**Records for this task:**

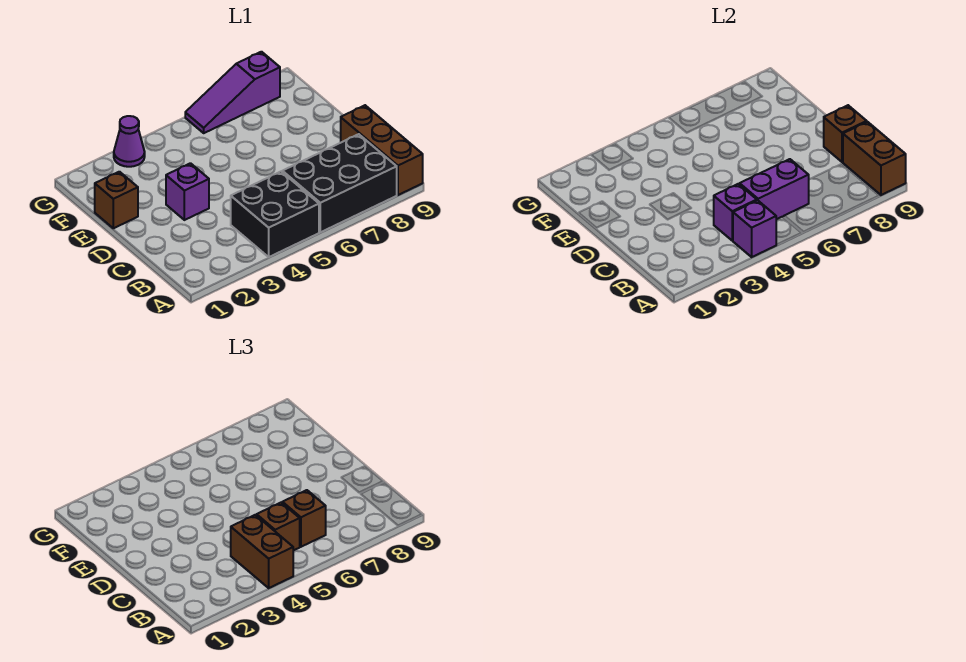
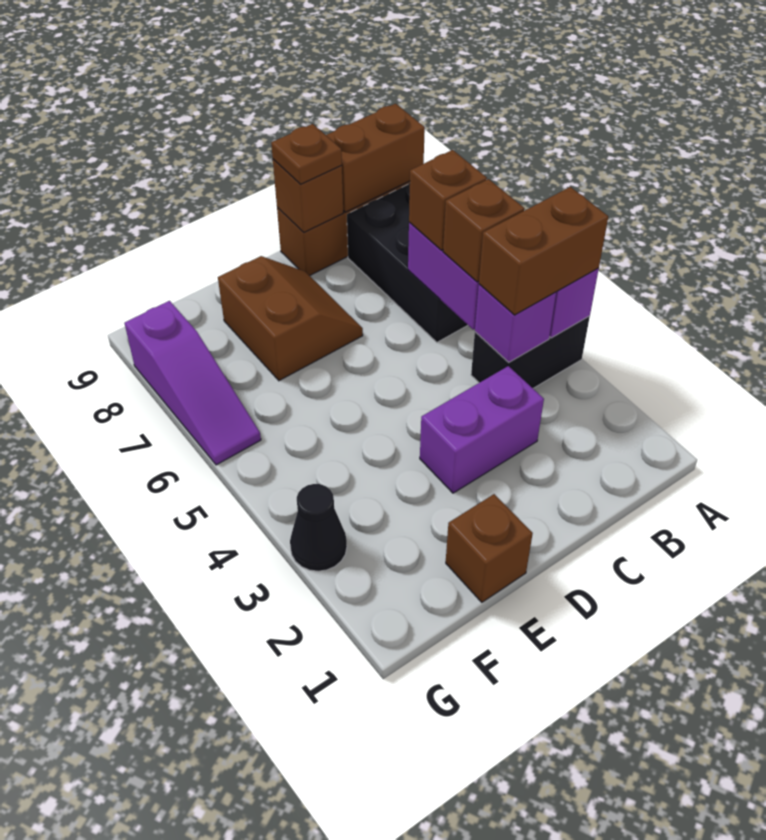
black brick A4:B5 level 1 -> black brick A4:B4 level 1
none -> brown plate C9 level 3
purple brick D3 level 1 -> purple brick C3:D3 level 1
none -> brown slope D7:E8 level 1 top E
purple cone G3 level 1 -> black cone G3 level 1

**Problem details:**
All lines above must be repeated exactly, and the pictures must be omitted.

**Finished exercise:**
black brick A4:B5 level 1 -> black brick A4:B4 level 1
none -> brown plate C9 level 3
purple brick D3 level 1 -> purple brick C3:D3 level 1
none -> brown slope D7:E8 level 1 top E
purple cone G3 level 1 -> black cone G3 level 1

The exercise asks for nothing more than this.